*** RECORDS SUPPLIED

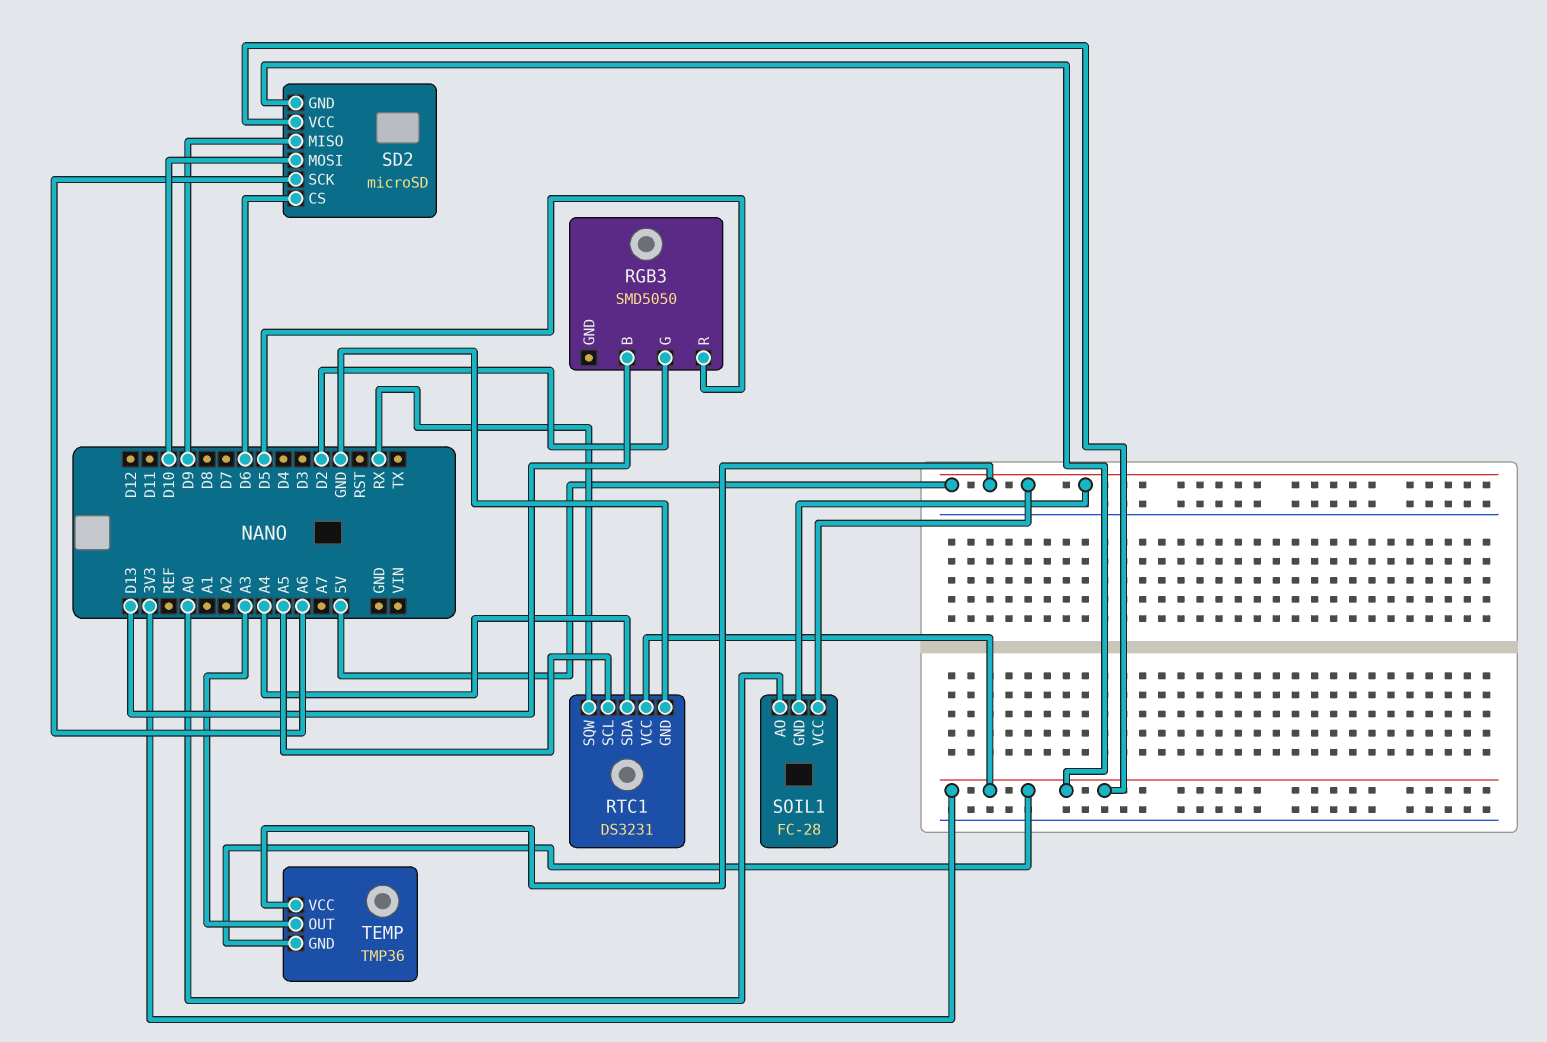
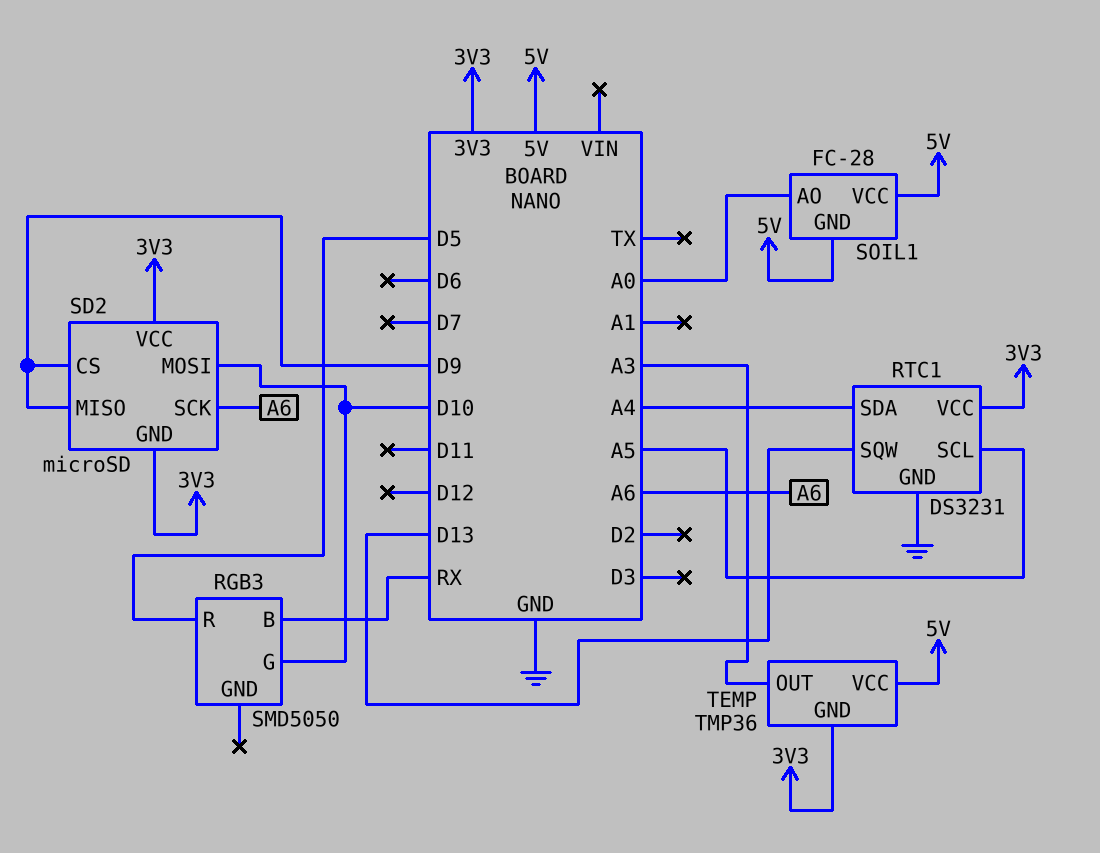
RGB3 pin B: D13 -> RX
RGB3 pin G: D2 -> D10
RTC1 pin SQW: RX -> D13
SD2 pin CS: D6 -> D9

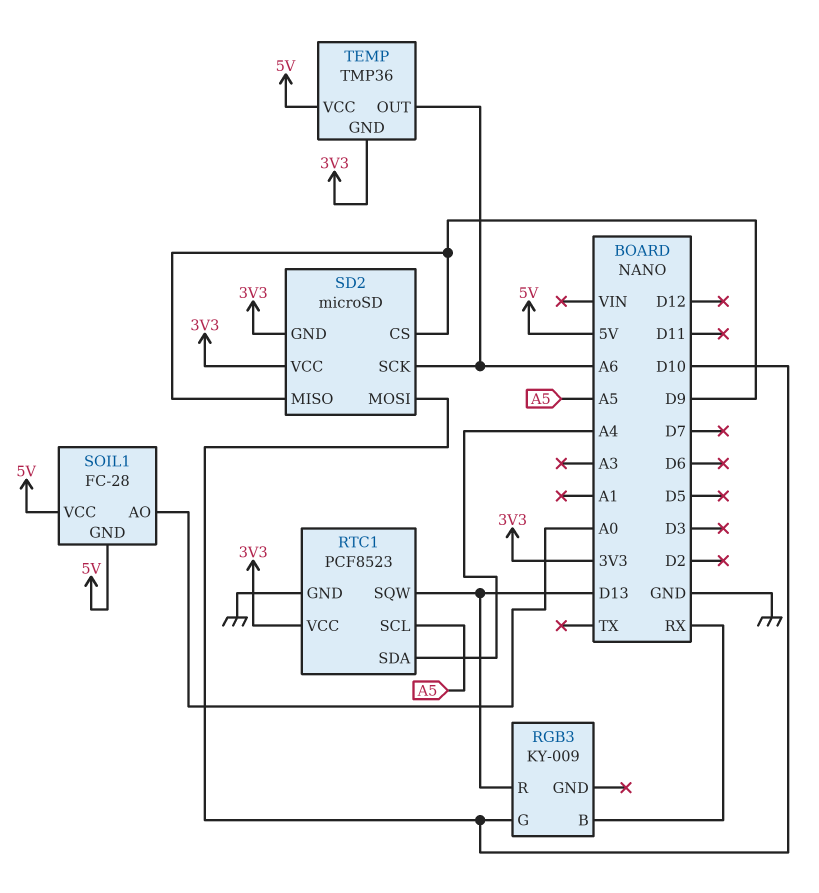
RGB3: SMD5050 -> KY-009
RGB3 pin R: D5 -> D13
RTC1: DS3231 -> PCF8523
TEMP pin OUT: A3 -> A6

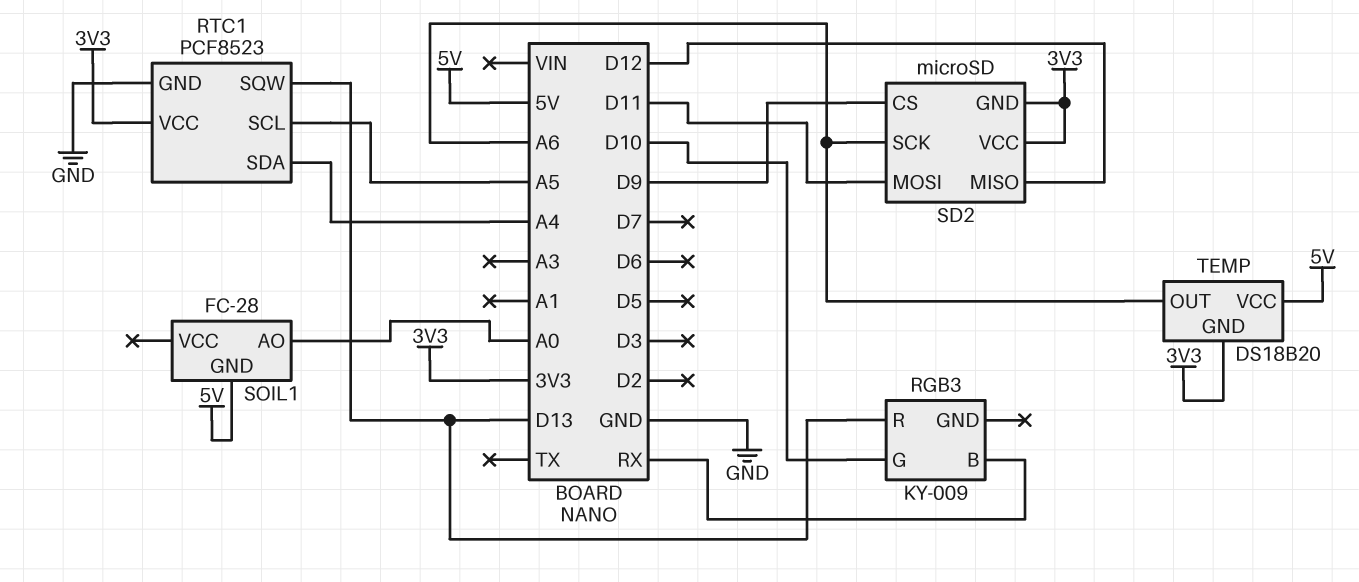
SD2 pin MISO: D9 -> D12
SD2 pin MOSI: D10 -> D11
SOIL1 pin VCC: 5V -> none
TEMP: TMP36 -> DS18B20

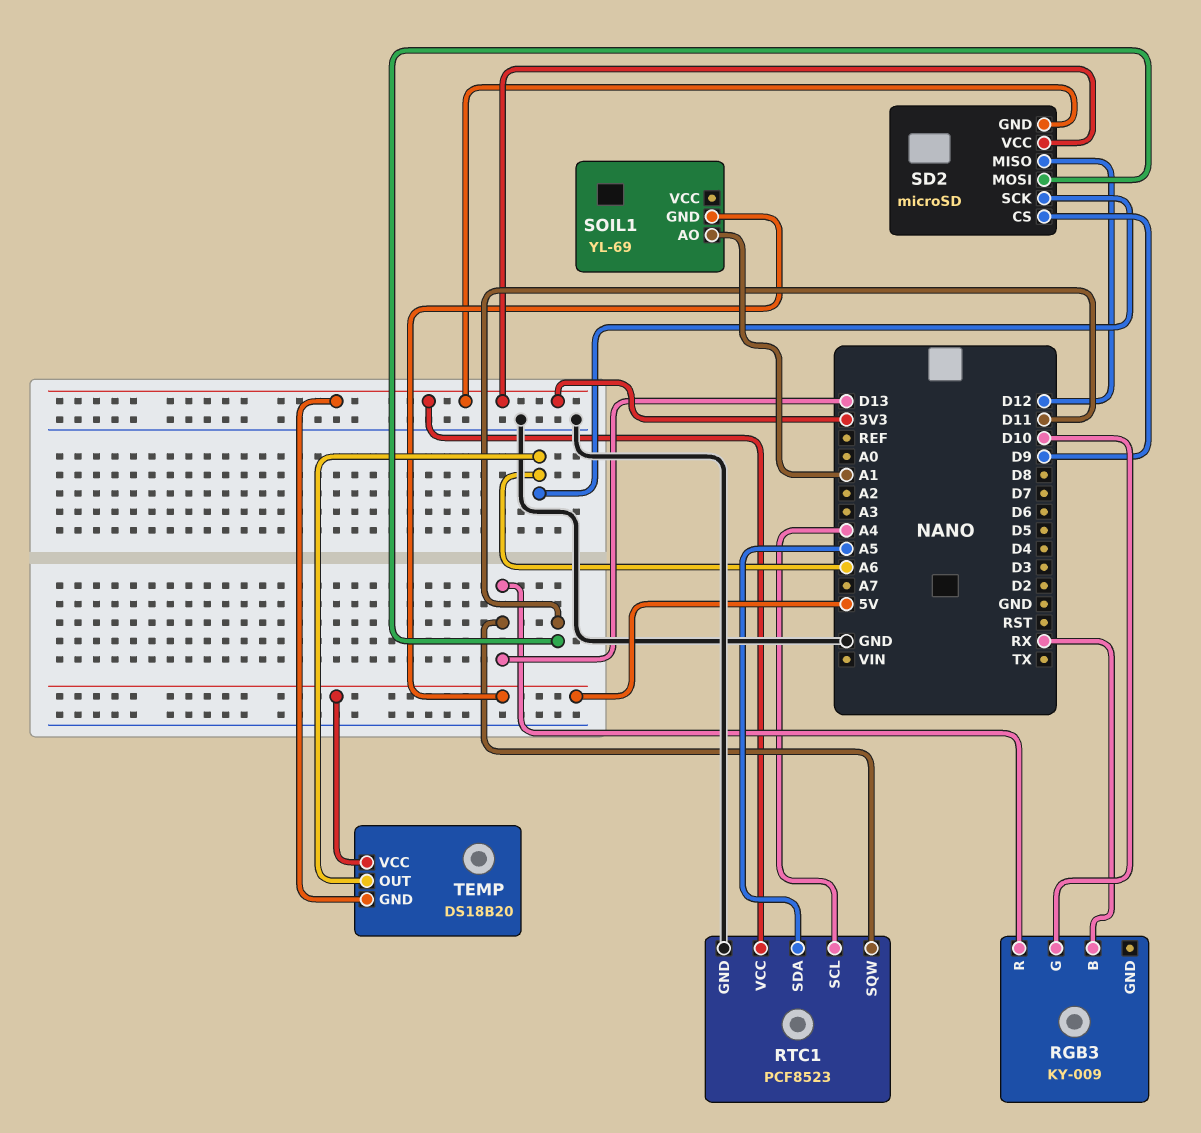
RTC1 pin SCL: A5 -> A4
RTC1 pin SDA: A4 -> A5
SOIL1: FC-28 -> YL-69
SOIL1 pin AO: A0 -> A1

******

[EXERCISE]
From the records above, return each line where "TEMP" occurs.

[EXERCISE RESULT]
TEMP pin OUT: A3 -> A6
TEMP: TMP36 -> DS18B20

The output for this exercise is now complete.